▸ **Input records**
# # #

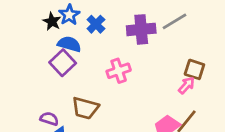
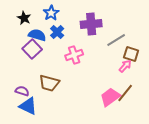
blue star: (69, 15) -> (51, 13), moved
gray line: (175, 21) -> (116, 40), moved
blue cross: (96, 24) -> (57, 32), moved

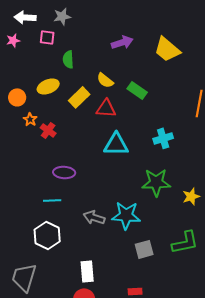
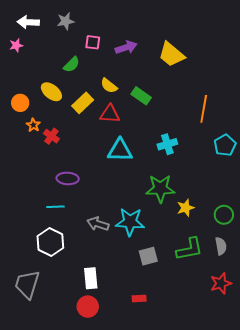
pink square: (47, 37) -> (93, 42), moved
green semicircle: (68, 59) -> (72, 65), turned -132
yellow ellipse: (48, 86) -> (51, 92), turned 60
yellow star: (191, 196) -> (186, 208), moved

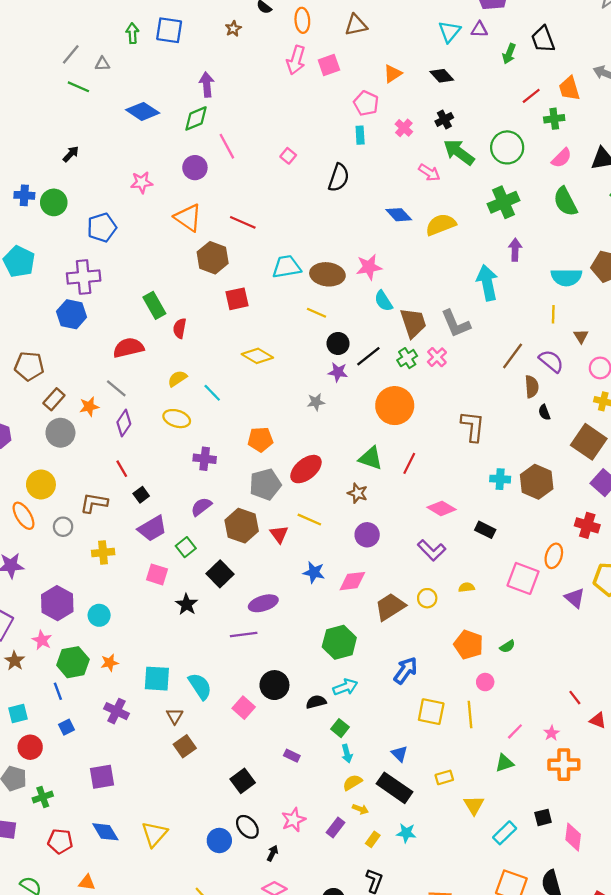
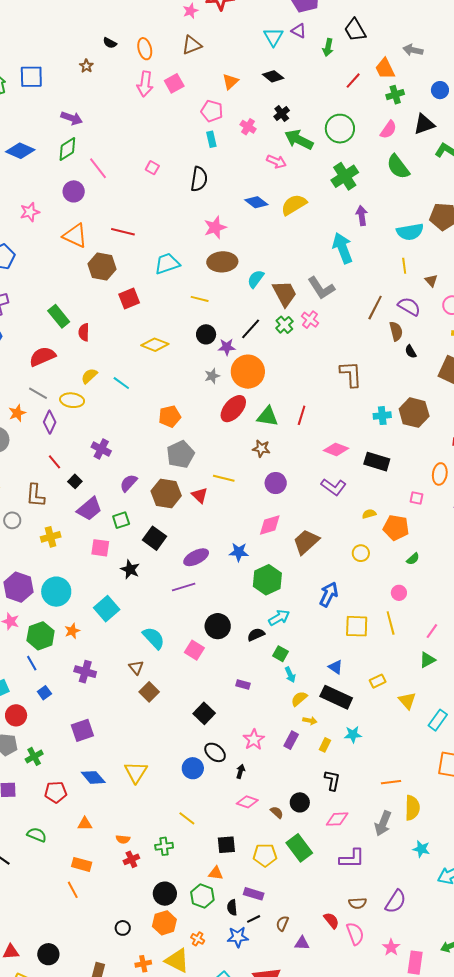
purple triangle: (479, 29) -> (299, 31), turned 35
purple arrow: (207, 85) -> (72, 118), turned 125
green cross: (554, 119) -> (395, 95), moved
pink star: (369, 267) -> (215, 227), moved
brown ellipse: (327, 274) -> (222, 262), moved
cyan semicircle: (383, 301) -> (256, 279), turned 78
black circle: (338, 343) -> (206, 334), moved
orange circle: (395, 406) -> (248, 372), moved
yellow ellipse: (177, 419) -> (72, 400), moved
purple cross: (205, 459) -> (101, 449), moved, turned 30
red ellipse: (306, 469) -> (233, 409), moved
brown L-shape: (94, 503) -> (35, 495), turned -85
black rectangle: (485, 530) -> (377, 462), size x1.4
green square: (186, 547) -> (121, 520), turned 30
blue star: (314, 572) -> (239, 552), moved
pink square: (523, 578) -> (417, 498), size x0.5
yellow circle: (427, 598) -> (361, 553), moved
cyan circle: (99, 615) -> (56, 592), size x1.5
orange pentagon: (469, 645) -> (396, 528), moved
cyan square: (157, 679) -> (107, 609), moved, turned -35

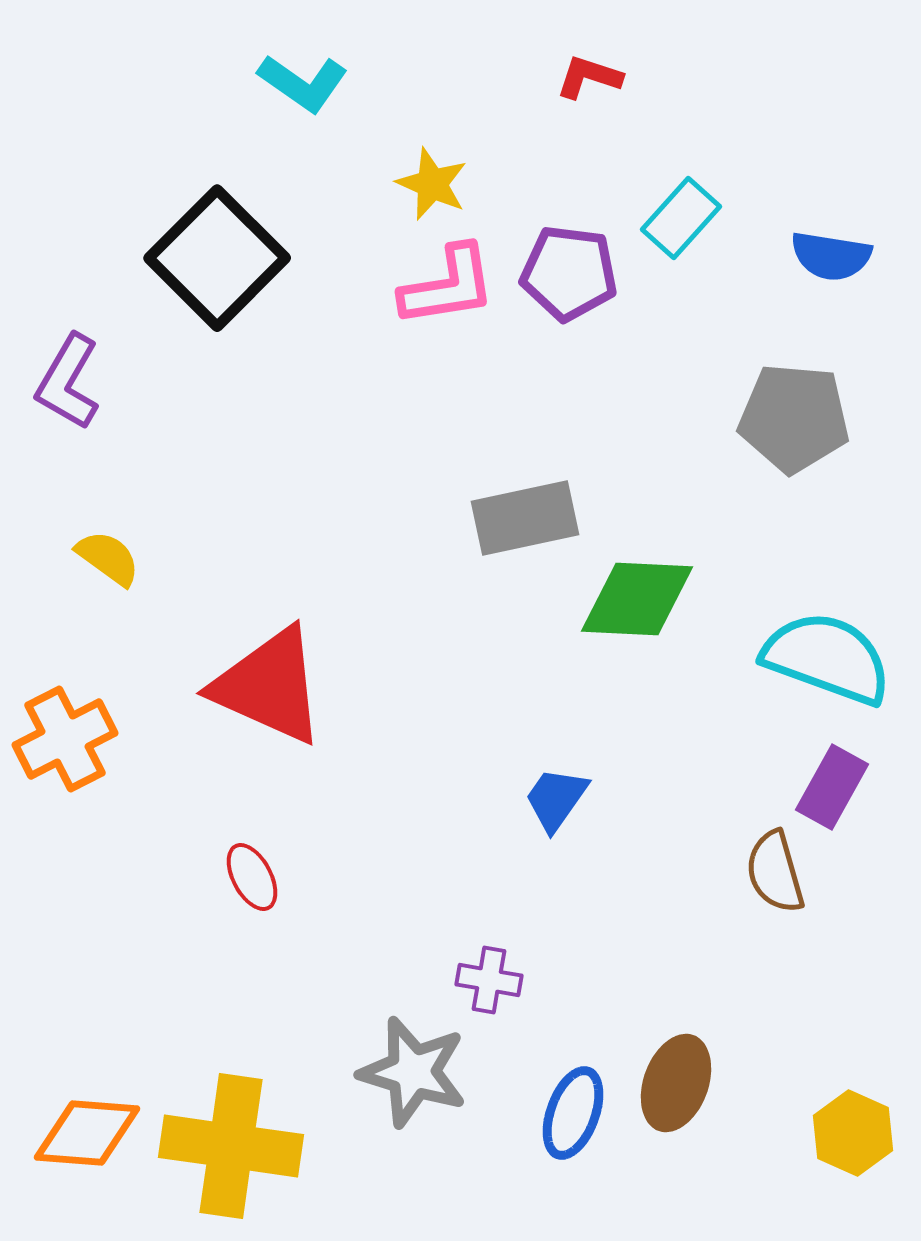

# # #

▸ **Exercise directions**
Exactly the lines from the one containing "pink square: (523, 578)" through the last line of the data above should be output, both ends included, with every picture left out.

▸ **Answer for this exercise**
pink square: (523, 578) -> (417, 498), size x0.5
yellow circle: (427, 598) -> (361, 553), moved
cyan circle: (99, 615) -> (56, 592), size x1.5
orange pentagon: (469, 645) -> (396, 528), moved
cyan square: (157, 679) -> (107, 609), moved, turned -35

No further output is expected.